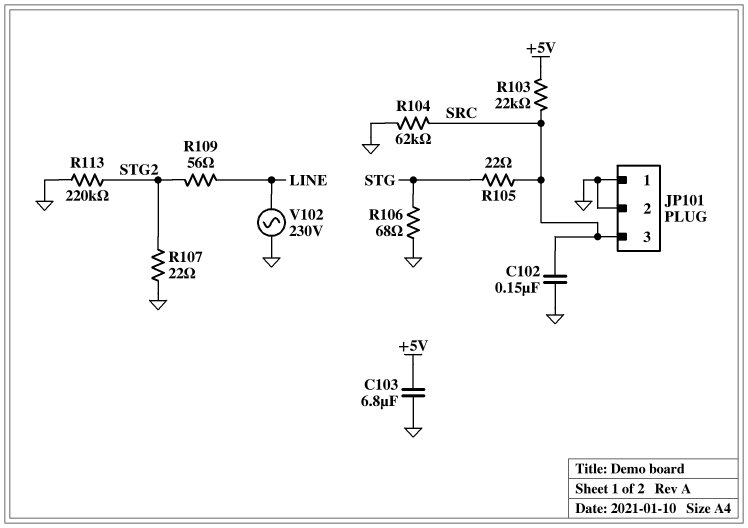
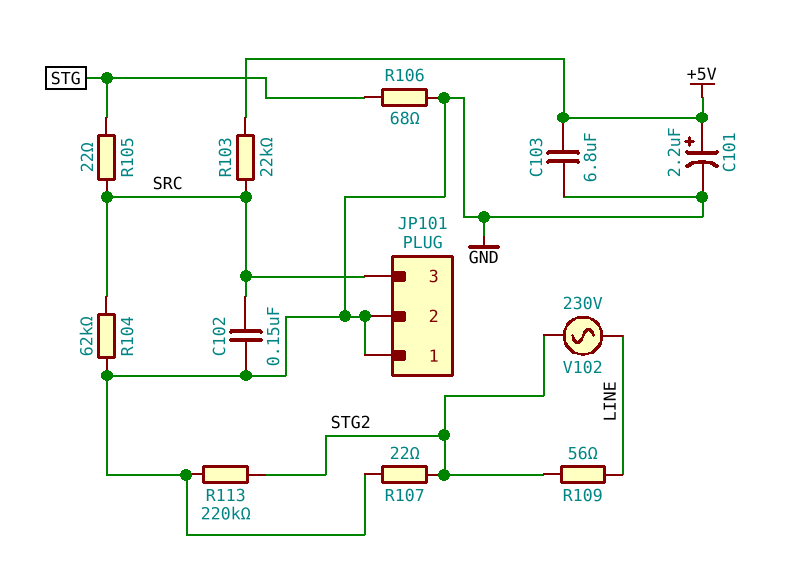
C101: none -> 2.2uF (plus +5V, minus GND)
V102: AC 230V (GND, LINE) -> AC 230V (LINE, STG2)

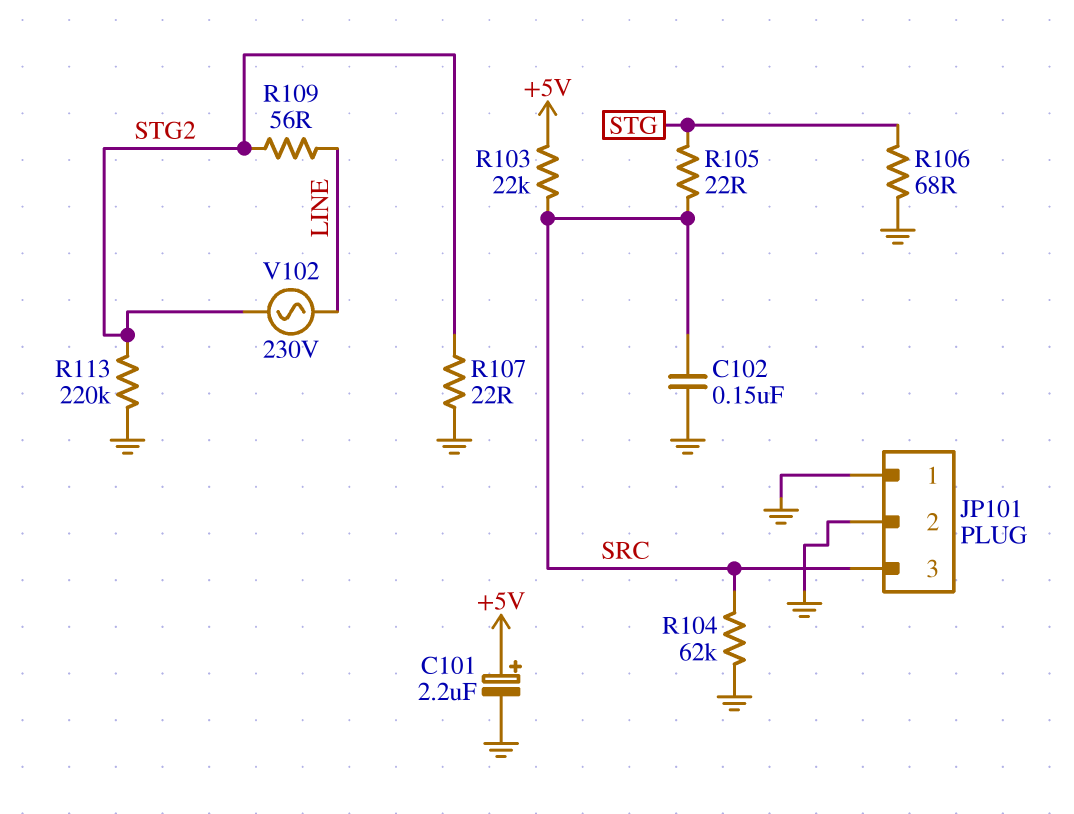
C103: 6.8uF (+5V, GND) -> none

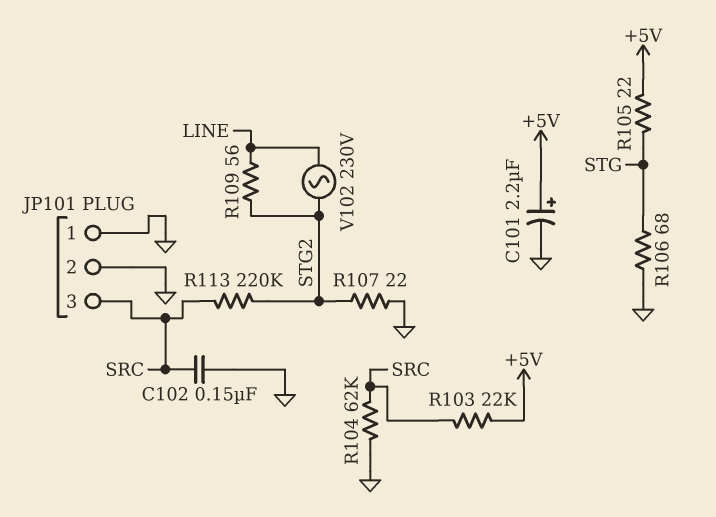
R105: 22 (SRC, STG) -> 22 (+5V, STG)
R113: 220k (GND, STG2) -> 220k (SRC, STG2)

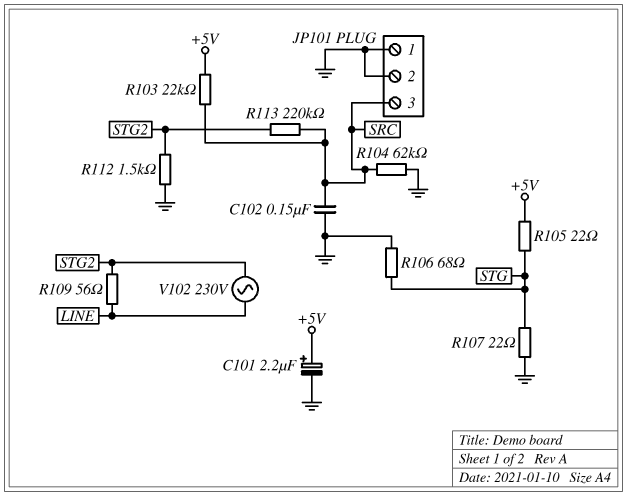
R107: 22 (GND, STG2) -> 22 (GND, STG)
R112: none -> 1.5k (GND, STG2)

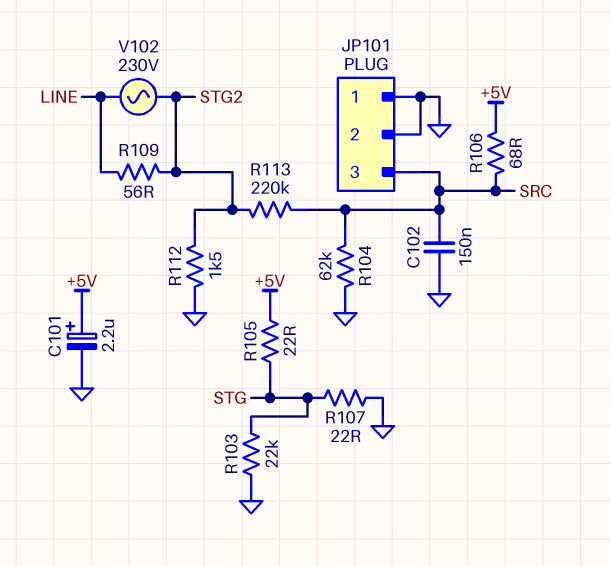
R103: 22k (+5V, SRC) -> 22k (GND, STG)
R106: 68 (GND, STG) -> 68 (+5V, SRC)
------------------------------------------------
◆ Work request: All lines holding the word "none" must be found in the listing and copied.

◆ Completed exercise:
C101: none -> 2.2uF (plus +5V, minus GND)
C103: 6.8uF (+5V, GND) -> none
R112: none -> 1.5k (GND, STG2)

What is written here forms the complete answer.